*WHAT YOU HAVE TO DO*:
Restate the data exactly as given and keep the pictures out.

*SUPPLIED RECORDS*:
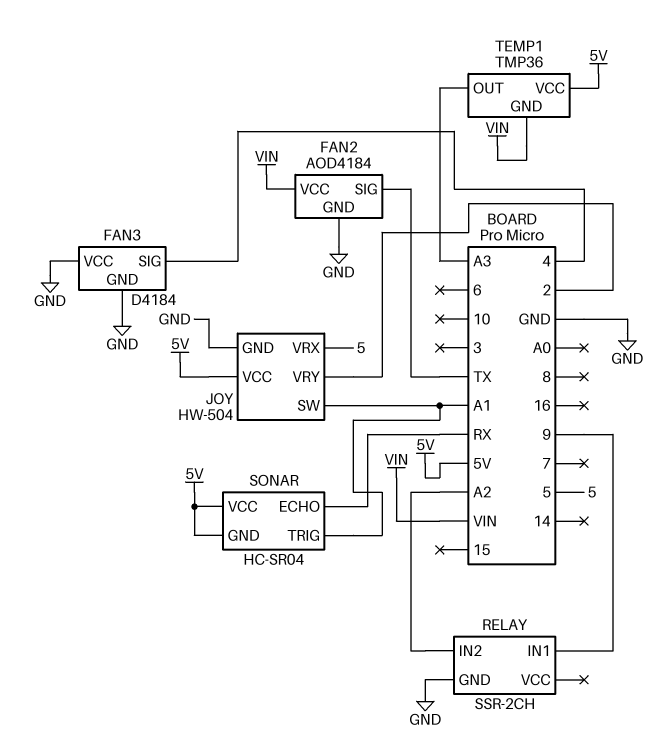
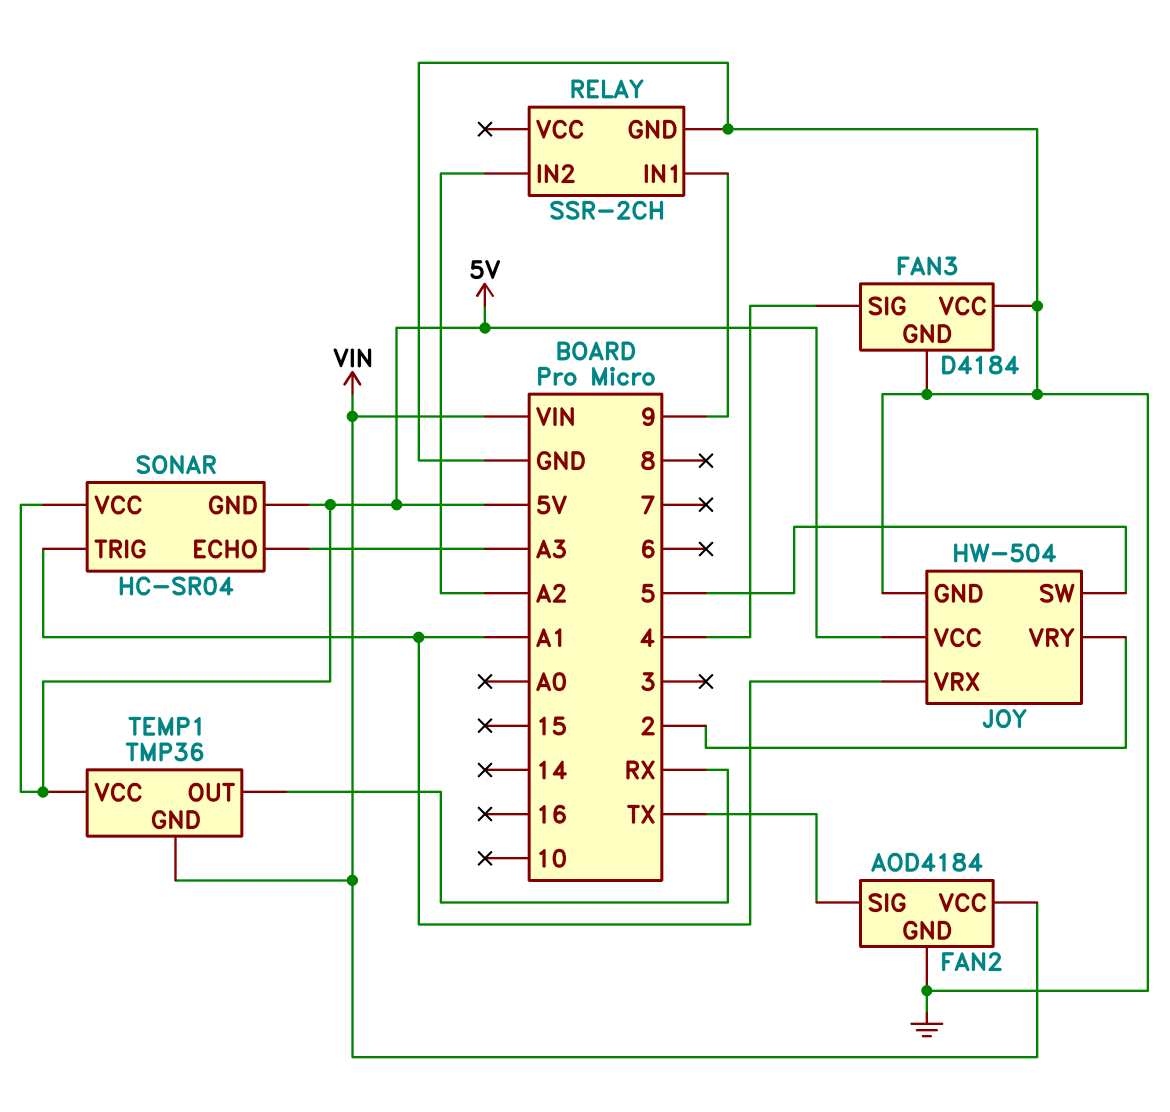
JOY pin SW: A1 -> 5
JOY pin VRX: 5 -> A1
SONAR pin ECHO: RX -> A3
TEMP1 pin OUT: A3 -> RX

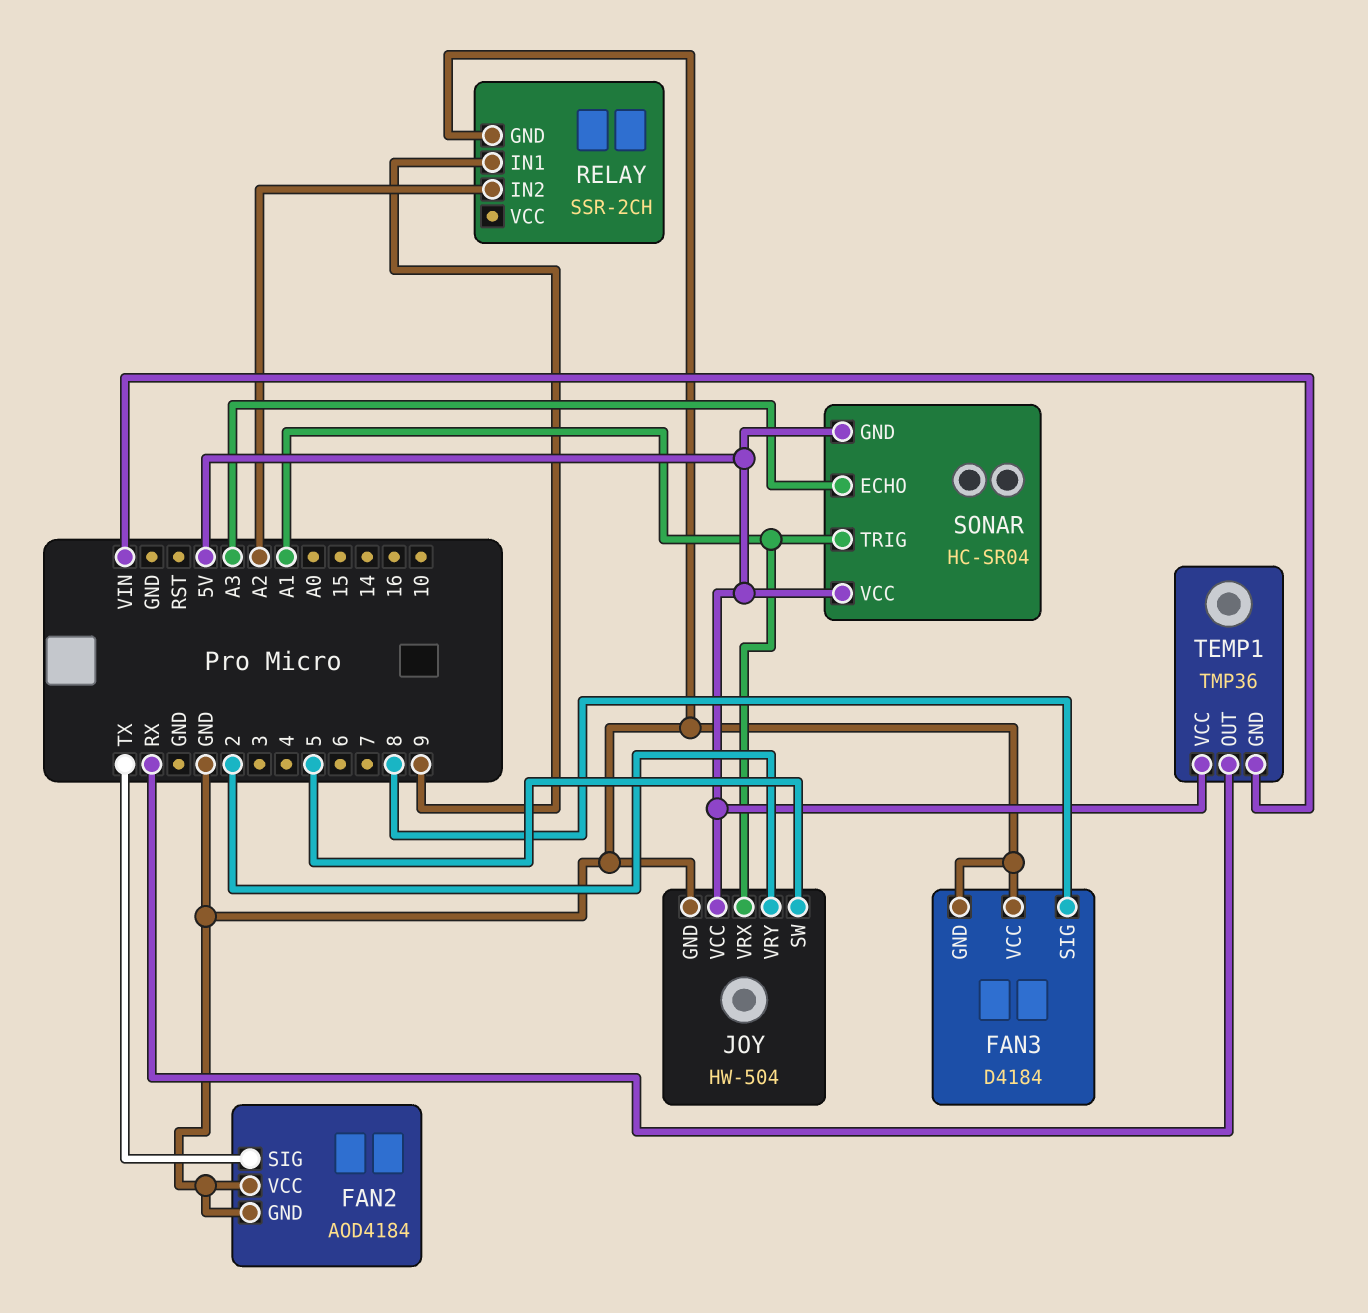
FAN2 pin VCC: VIN -> GND
FAN3 pin SIG: 4 -> 8

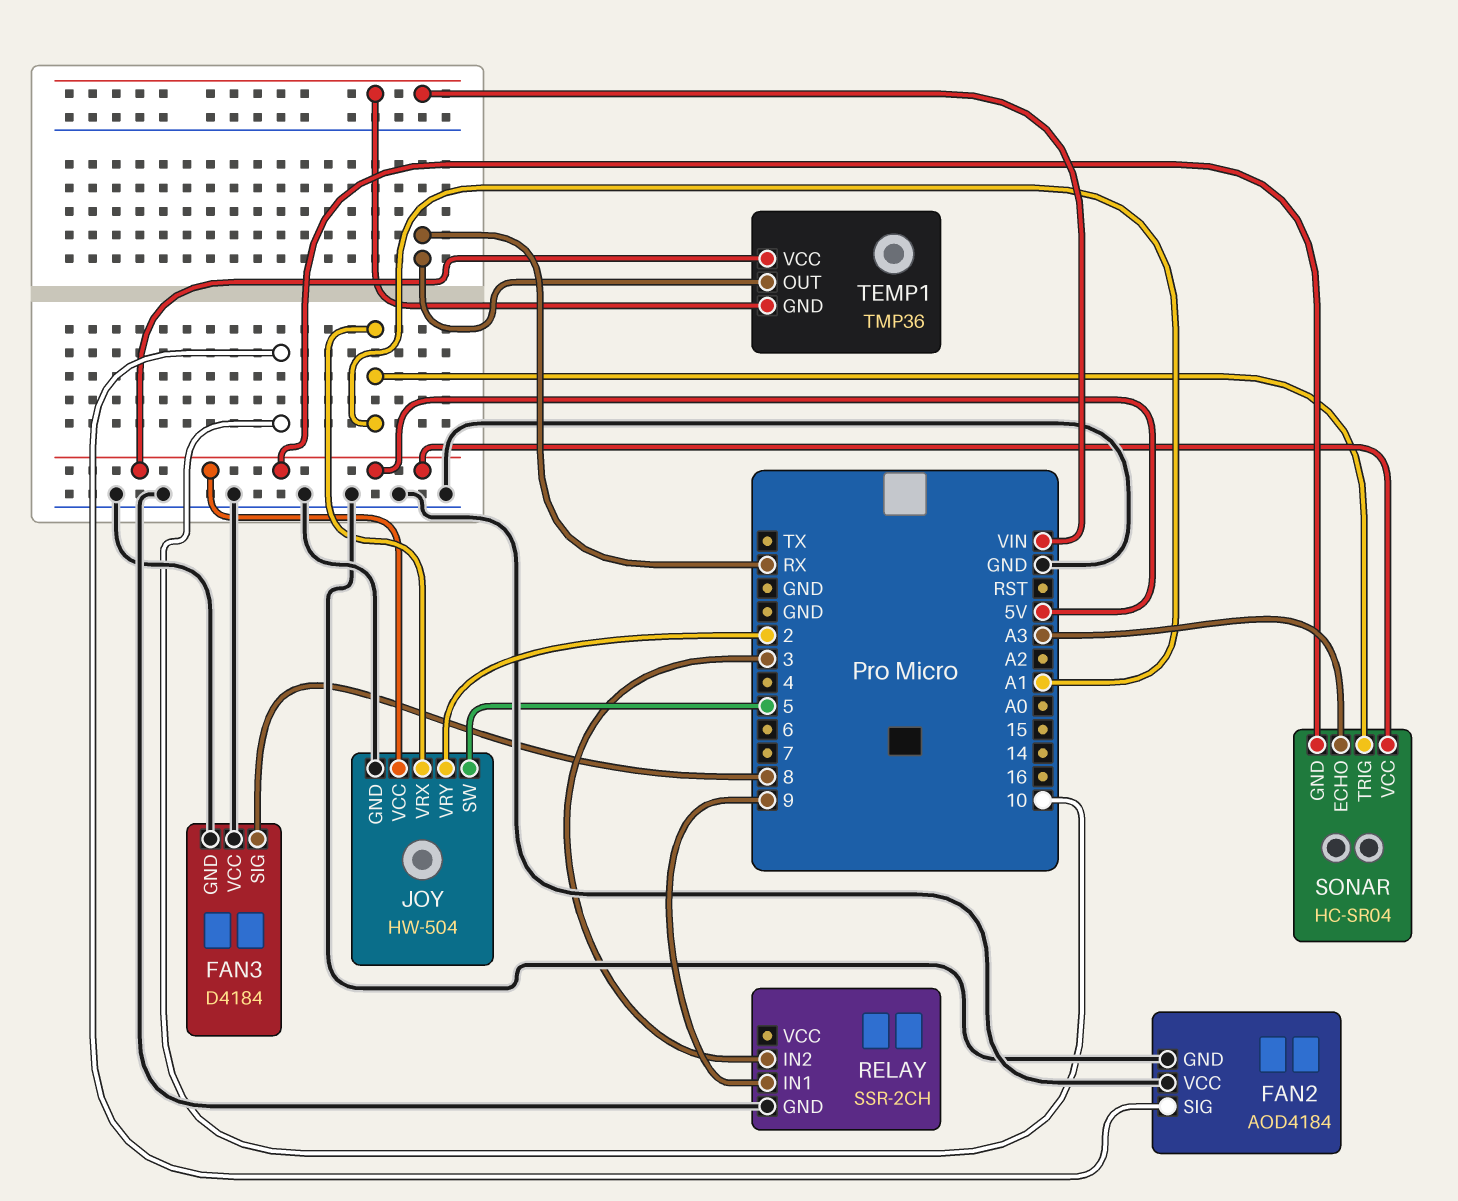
FAN2 pin SIG: TX -> 10
RELAY pin IN2: A2 -> 3

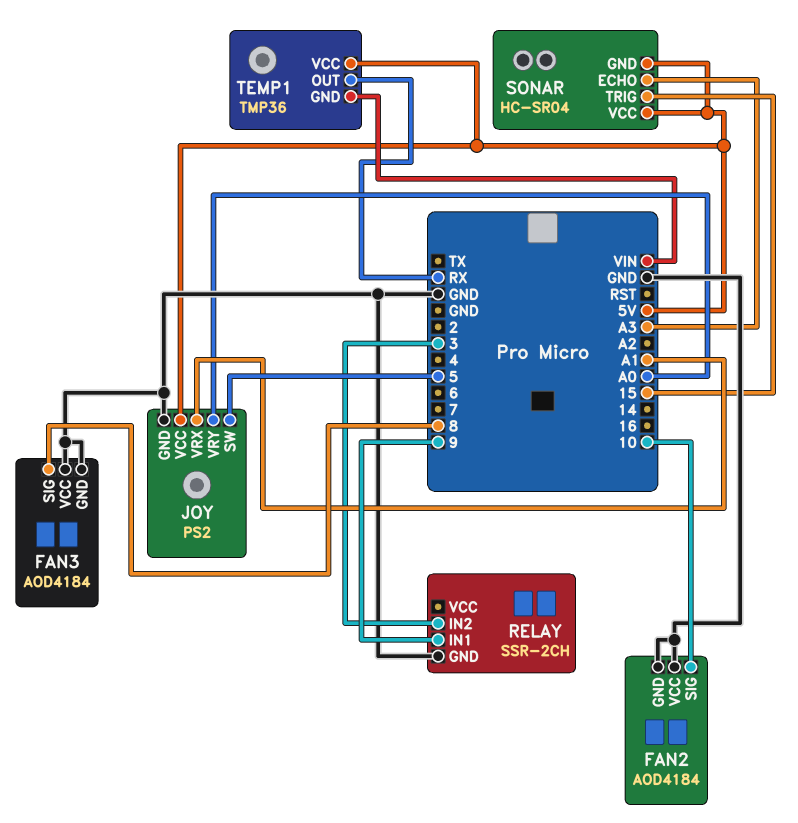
FAN3: D4184 -> AOD4184
JOY: HW-504 -> PS2
JOY pin VRY: 2 -> A0
SONAR pin TRIG: A1 -> 15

*EXPECTED ANSWER*:
JOY pin SW: A1 -> 5
JOY pin VRX: 5 -> A1
SONAR pin ECHO: RX -> A3
TEMP1 pin OUT: A3 -> RX

FAN2 pin VCC: VIN -> GND
FAN3 pin SIG: 4 -> 8

FAN2 pin SIG: TX -> 10
RELAY pin IN2: A2 -> 3

FAN3: D4184 -> AOD4184
JOY: HW-504 -> PS2
JOY pin VRY: 2 -> A0
SONAR pin TRIG: A1 -> 15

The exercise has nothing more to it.